### What to work on
When you come to a picture, pass over it, and set down the entries below exactly.

### Information
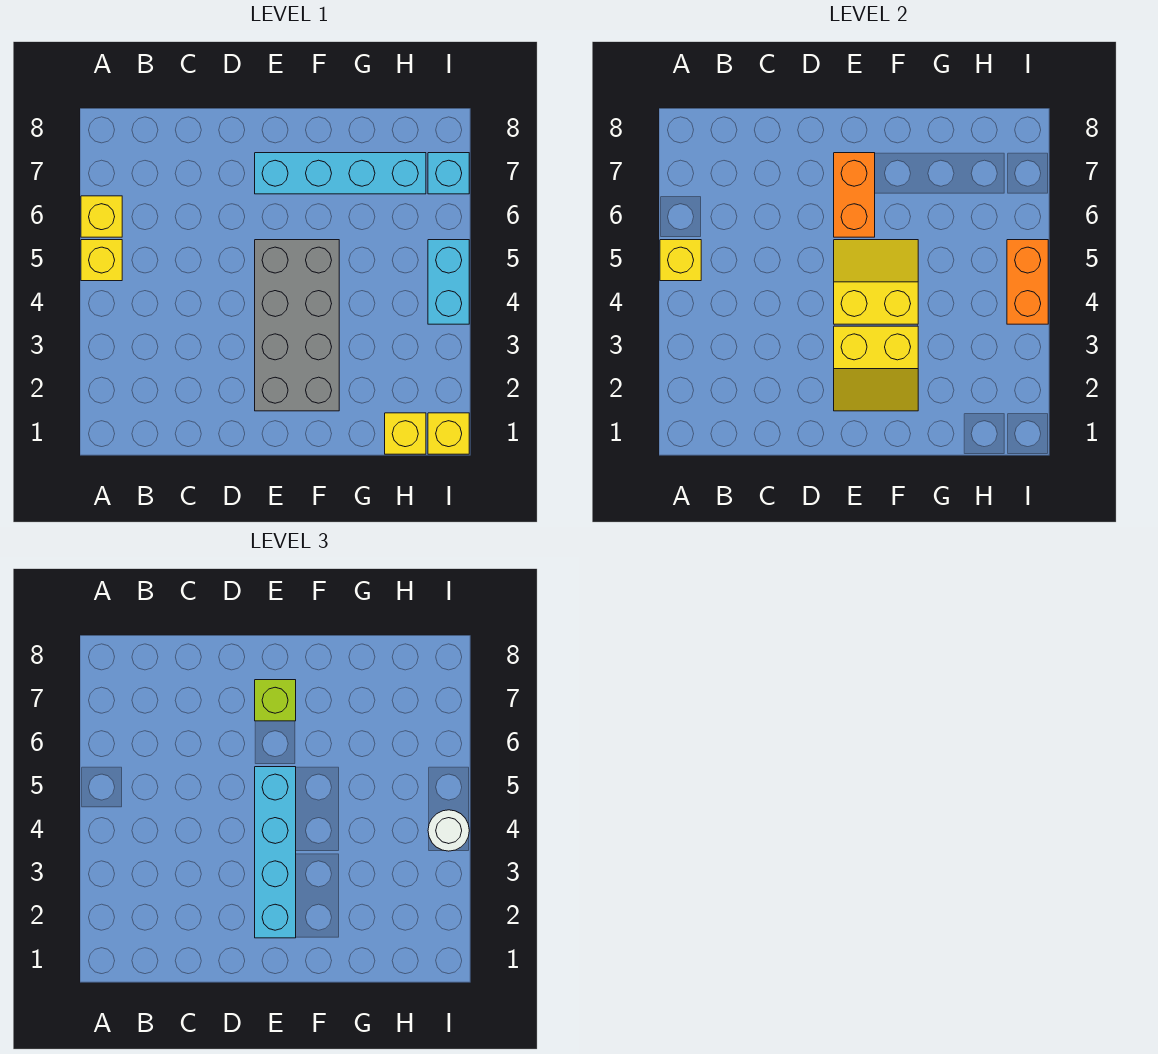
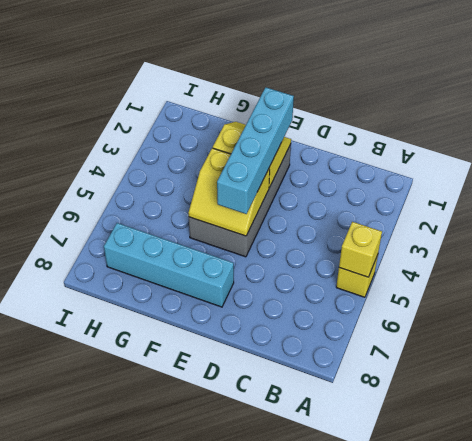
none -> yellow 1x1 brick [81,196,122,237]
none -> yellow 1x1 brick [385,413,426,454]
none -> yellow 1x1 brick [428,413,469,454]

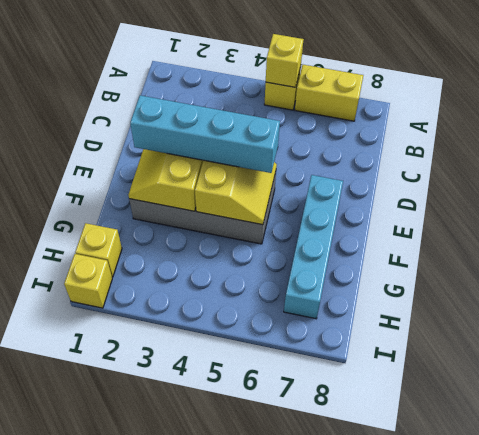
yellow 1x2 brick [295,65,363,121] -> yellow 1x1 brick [81,196,122,237]
none -> cyan 1x2 brick [428,240,469,324]
none -> cyan 1x1 brick [428,153,469,194]
none -> orange 1x2 brick [834,153,875,237]

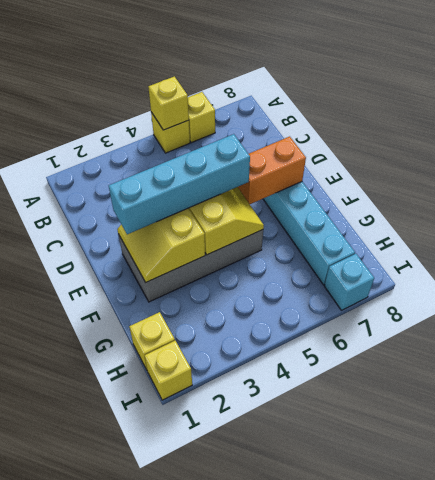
none -> cyan 1x2 brick [428,240,469,324]
none -> orange 1x2 brick [1007,240,1048,324]
none -> lime 1x1 brick [255,680,296,721]

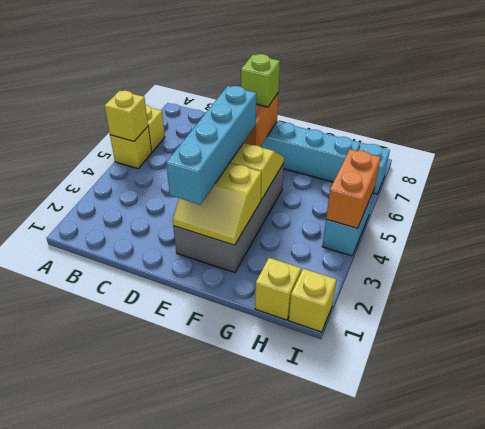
none -> white 1x1 round brick [428,810,469,851]

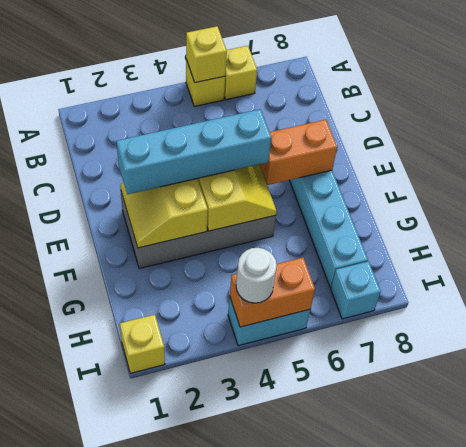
none -> yellow 1x1 brick [385,413,426,454]
none -> lime 1x1 brick [255,680,296,721]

### Result
none -> yellow 1x1 brick [81,196,122,237]
none -> yellow 1x1 brick [385,413,426,454]
none -> yellow 1x1 brick [428,413,469,454]

yellow 1x2 brick [295,65,363,121] -> yellow 1x1 brick [81,196,122,237]
none -> cyan 1x2 brick [428,240,469,324]
none -> cyan 1x1 brick [428,153,469,194]
none -> orange 1x2 brick [834,153,875,237]

none -> cyan 1x2 brick [428,240,469,324]
none -> orange 1x2 brick [1007,240,1048,324]
none -> lime 1x1 brick [255,680,296,721]

none -> white 1x1 round brick [428,810,469,851]

none -> yellow 1x1 brick [385,413,426,454]
none -> lime 1x1 brick [255,680,296,721]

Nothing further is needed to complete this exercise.